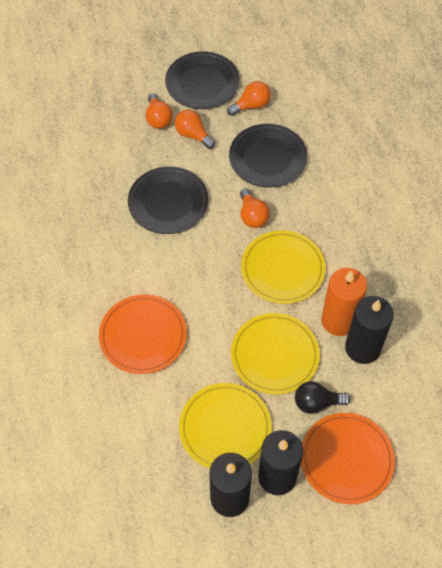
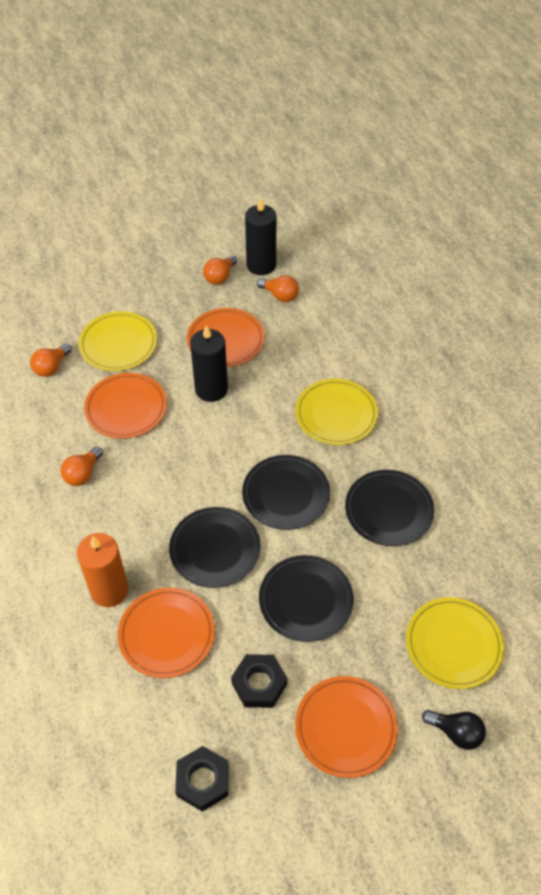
black candle: 3 -> 2
black nut: 0 -> 2
black plate: 3 -> 4
orange plate: 2 -> 4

**Work request**: Print each line above exactly as it appears, excluding all images.

**Response**:
black candle: 3 -> 2
black nut: 0 -> 2
black plate: 3 -> 4
orange plate: 2 -> 4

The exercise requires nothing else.